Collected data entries
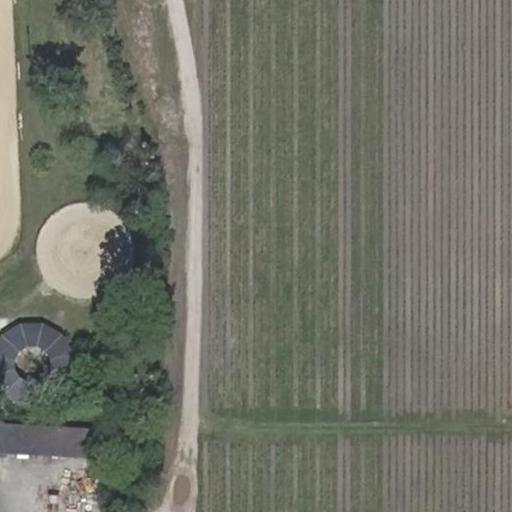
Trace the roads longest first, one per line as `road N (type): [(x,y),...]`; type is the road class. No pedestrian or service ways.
road 1 (track): [(176,0),(193,132),(192,372),(181,511)]
road 2 (track): [(187,425),(511,427)]
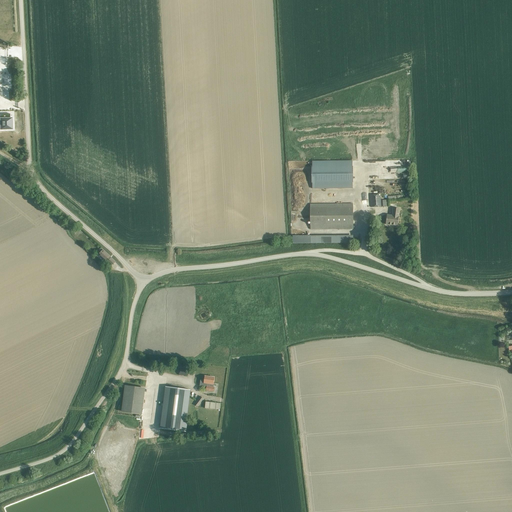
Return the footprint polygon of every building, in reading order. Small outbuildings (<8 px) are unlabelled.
[(6,114),(0,114),(0,118),(0,123),(0,126),(0,129),(0,130),(6,130),(12,130),(12,124),(12,118),(11,118),(10,118),(10,115),(10,114),(6,114)] [(353,183),(352,167),(312,167),(312,183),(353,183)] [(380,195),(370,195),(371,207),(381,207),(380,195)] [(353,207),(310,208),(310,226),(353,225),(353,207)] [(398,225),(399,216),(399,209),(393,208),(392,215),(387,215),(386,224),(398,225)] [(101,252),(99,255),(107,261),(111,265),(112,264),(113,265),(116,262),(111,257),(103,250),(101,248),(99,250),(101,252)] [(180,366),(179,375),(188,376),(188,367),(180,366)] [(201,380),(200,385),(207,386),(206,391),(214,392),(214,387),(213,387),(215,377),(205,376),(204,380),(201,380)] [(122,411),(142,414),(145,389),(125,386),(122,411)] [(191,390),(175,388),(166,387),(165,392),(163,405),(160,427),(160,429),(176,431),(185,432),(187,419),(190,400),(191,390)] [(201,397),(195,405),(198,407),(204,399),(201,397)]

**Exercise objective**
Please show each line of the records that contains the string "road", treating uppercase and lowercase letters as different.

**Response to this task**
Trace the roads longest first, one per line as `road N (type): [(x,y),...]`; type is the road class. No pedestrian or service ways.
road 1 (track): [(176,0),(193,132),(192,372),(181,511)]
road 2 (track): [(187,425),(511,427)]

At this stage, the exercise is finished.